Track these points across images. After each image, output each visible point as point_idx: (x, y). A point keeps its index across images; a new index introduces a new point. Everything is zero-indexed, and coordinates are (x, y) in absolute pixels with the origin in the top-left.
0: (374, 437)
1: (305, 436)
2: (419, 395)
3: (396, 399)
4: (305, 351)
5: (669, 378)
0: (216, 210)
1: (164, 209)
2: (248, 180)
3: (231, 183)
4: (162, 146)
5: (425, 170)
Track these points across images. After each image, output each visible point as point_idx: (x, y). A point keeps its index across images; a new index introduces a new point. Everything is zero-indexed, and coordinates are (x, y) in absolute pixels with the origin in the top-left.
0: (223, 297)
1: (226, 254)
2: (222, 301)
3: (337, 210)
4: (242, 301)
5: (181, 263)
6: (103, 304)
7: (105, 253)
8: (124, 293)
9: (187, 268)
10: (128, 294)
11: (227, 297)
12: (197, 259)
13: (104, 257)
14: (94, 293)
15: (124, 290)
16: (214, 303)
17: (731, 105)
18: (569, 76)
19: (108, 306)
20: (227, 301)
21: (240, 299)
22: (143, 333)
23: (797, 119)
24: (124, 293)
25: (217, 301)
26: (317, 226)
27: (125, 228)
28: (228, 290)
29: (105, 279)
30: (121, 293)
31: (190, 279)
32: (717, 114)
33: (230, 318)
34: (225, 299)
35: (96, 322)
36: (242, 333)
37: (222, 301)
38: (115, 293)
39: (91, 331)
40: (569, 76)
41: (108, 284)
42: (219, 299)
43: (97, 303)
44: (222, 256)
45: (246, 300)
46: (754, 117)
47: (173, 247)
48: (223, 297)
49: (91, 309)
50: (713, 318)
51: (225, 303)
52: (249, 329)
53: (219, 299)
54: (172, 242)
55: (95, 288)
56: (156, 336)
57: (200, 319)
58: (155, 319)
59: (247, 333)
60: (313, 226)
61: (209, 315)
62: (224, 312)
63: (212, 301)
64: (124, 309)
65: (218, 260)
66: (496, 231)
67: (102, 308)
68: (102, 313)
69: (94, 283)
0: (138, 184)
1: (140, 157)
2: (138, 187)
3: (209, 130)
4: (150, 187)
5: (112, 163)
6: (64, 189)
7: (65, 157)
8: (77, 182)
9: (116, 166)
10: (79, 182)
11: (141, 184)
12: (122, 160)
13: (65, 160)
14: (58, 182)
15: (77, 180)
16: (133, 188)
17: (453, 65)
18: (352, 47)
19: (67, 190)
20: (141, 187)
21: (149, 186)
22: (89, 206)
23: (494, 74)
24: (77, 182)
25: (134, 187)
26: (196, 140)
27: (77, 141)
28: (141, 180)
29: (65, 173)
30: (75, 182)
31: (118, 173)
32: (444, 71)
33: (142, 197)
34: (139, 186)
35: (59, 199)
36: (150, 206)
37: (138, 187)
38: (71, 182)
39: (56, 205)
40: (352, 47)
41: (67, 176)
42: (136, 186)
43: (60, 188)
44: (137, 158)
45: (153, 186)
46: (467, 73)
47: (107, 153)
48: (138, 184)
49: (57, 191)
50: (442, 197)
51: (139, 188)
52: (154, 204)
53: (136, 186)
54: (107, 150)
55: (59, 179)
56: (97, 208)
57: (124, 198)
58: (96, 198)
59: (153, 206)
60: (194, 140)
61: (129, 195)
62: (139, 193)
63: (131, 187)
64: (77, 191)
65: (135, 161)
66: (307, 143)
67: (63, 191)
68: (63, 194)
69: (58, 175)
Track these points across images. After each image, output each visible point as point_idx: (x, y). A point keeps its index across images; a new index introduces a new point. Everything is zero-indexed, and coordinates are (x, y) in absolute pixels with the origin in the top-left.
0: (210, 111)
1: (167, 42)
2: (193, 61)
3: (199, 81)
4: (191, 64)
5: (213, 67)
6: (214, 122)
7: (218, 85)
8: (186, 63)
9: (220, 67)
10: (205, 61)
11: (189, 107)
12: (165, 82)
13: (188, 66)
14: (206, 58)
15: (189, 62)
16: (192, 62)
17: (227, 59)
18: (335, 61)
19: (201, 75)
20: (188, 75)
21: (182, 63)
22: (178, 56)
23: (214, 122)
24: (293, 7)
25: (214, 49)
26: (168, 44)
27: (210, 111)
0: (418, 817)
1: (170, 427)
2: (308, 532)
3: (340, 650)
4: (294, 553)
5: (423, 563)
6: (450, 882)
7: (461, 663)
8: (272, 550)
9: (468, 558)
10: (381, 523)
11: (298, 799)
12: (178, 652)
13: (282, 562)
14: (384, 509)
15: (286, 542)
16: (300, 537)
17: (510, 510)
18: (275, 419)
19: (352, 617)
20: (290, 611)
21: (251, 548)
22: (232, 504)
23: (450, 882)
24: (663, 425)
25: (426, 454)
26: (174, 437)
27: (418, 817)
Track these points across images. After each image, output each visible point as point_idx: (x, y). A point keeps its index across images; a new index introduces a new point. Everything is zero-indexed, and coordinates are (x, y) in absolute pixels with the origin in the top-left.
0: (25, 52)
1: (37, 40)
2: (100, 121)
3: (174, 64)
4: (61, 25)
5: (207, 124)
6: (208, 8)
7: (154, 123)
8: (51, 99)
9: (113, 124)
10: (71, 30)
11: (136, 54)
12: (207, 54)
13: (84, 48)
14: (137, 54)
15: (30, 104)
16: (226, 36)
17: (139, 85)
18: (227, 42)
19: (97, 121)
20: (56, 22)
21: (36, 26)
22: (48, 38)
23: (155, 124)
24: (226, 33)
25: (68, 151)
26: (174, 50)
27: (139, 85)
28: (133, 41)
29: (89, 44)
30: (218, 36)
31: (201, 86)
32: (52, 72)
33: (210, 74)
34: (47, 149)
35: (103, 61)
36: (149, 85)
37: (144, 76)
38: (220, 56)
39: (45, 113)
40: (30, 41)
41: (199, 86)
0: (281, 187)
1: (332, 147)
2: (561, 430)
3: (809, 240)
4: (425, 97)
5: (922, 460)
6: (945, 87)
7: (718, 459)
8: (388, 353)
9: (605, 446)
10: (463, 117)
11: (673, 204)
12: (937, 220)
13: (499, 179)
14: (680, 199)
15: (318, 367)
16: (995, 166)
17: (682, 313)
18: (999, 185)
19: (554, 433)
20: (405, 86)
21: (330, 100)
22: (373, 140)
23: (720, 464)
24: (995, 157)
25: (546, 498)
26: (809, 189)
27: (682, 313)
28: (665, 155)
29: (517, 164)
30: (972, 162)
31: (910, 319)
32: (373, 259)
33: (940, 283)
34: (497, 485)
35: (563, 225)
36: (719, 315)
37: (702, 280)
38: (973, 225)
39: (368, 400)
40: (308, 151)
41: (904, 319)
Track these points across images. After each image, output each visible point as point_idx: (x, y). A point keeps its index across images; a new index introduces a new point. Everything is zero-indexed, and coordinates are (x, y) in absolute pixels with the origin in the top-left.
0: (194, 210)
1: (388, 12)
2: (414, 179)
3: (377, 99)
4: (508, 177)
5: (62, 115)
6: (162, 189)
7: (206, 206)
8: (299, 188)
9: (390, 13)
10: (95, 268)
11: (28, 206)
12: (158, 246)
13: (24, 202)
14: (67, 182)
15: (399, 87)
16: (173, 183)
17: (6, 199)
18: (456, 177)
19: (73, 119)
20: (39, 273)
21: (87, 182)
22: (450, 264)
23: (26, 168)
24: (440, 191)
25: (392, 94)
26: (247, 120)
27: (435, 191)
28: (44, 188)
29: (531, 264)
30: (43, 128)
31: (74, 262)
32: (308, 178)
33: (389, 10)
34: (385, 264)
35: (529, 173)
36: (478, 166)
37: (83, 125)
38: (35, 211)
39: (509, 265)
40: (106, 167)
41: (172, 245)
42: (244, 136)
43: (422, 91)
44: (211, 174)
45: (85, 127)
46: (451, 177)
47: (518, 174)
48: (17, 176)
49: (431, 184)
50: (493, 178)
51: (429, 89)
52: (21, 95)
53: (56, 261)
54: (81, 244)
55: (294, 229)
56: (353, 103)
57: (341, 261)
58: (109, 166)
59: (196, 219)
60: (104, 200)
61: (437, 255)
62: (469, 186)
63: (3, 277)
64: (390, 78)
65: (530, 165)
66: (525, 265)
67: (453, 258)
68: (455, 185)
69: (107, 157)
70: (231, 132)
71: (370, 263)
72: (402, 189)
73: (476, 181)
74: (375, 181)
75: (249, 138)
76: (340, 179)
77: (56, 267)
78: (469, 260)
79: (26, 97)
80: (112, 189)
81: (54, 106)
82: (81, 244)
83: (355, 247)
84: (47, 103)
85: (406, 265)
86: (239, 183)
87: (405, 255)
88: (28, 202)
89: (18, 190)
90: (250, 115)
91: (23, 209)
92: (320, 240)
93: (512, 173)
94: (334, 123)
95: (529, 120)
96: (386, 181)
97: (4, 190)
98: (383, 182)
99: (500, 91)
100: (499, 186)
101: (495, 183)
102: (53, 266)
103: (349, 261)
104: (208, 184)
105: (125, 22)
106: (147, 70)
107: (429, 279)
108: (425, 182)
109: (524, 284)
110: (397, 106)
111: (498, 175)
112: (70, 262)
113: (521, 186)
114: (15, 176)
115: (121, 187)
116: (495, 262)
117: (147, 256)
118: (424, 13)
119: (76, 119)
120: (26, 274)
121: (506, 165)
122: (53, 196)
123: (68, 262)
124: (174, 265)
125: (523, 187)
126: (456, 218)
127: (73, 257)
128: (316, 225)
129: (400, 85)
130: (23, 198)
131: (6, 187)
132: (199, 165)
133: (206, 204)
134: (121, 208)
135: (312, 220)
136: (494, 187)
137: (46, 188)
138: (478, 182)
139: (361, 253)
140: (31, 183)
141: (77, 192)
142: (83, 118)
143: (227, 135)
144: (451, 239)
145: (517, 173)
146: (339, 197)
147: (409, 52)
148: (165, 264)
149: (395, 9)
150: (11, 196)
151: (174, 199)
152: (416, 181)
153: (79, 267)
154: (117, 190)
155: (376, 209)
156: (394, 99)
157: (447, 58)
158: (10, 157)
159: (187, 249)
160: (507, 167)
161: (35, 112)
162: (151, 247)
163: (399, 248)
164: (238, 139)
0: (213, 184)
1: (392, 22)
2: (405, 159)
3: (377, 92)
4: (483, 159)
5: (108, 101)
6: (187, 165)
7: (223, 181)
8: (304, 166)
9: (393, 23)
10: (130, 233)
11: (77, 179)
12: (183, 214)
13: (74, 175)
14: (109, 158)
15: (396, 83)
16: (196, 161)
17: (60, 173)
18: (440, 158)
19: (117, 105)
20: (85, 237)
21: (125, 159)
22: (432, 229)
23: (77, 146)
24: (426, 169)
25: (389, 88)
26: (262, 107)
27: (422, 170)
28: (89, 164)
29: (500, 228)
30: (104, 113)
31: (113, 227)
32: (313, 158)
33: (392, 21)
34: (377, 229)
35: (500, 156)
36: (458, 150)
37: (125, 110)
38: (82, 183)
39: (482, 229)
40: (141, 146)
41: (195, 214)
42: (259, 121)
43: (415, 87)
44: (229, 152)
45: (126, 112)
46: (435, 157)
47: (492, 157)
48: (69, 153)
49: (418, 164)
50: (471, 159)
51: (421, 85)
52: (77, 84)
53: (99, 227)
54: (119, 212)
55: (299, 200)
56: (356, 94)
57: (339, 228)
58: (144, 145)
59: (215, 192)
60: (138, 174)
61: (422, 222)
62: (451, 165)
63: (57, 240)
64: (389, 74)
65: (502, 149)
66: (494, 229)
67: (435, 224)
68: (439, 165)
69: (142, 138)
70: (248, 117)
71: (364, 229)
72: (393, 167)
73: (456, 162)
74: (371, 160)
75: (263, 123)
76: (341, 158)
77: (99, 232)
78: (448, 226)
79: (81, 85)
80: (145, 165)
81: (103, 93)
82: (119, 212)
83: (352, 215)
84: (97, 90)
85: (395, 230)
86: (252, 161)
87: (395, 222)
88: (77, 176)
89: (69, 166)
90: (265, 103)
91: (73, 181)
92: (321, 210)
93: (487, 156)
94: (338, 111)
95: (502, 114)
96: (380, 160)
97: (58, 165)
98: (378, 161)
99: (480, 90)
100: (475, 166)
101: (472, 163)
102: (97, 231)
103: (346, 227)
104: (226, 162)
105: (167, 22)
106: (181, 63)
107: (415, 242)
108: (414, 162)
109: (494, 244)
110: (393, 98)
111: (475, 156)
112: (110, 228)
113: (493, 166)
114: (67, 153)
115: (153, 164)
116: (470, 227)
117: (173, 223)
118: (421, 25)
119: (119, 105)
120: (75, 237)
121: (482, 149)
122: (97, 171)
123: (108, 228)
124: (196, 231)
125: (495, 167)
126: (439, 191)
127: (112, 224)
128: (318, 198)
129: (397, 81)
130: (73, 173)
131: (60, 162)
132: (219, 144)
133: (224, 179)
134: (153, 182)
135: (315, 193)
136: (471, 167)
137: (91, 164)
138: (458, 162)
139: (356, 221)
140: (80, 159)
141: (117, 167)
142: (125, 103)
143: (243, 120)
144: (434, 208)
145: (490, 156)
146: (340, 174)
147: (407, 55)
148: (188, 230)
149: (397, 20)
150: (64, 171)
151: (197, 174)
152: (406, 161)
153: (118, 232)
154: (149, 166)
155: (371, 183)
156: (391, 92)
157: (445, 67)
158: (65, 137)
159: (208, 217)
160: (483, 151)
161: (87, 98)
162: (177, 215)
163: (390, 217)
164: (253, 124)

- AIM: Rewrite the rows above, from the first one through the line with "1: (305, 436)", swapping "top-left" for "upper-left" and leaving everything else as it is.

- TASK RESULT:
Track these points across images. After each image, output each visible point as point_idx: (x, y). A point keeps its index across images; a new index introduces a new point. Everything is zero-indexed, and coordinates are (x, y) in absolute pixels with the origin in the upper-left.
0: (374, 437)
1: (305, 436)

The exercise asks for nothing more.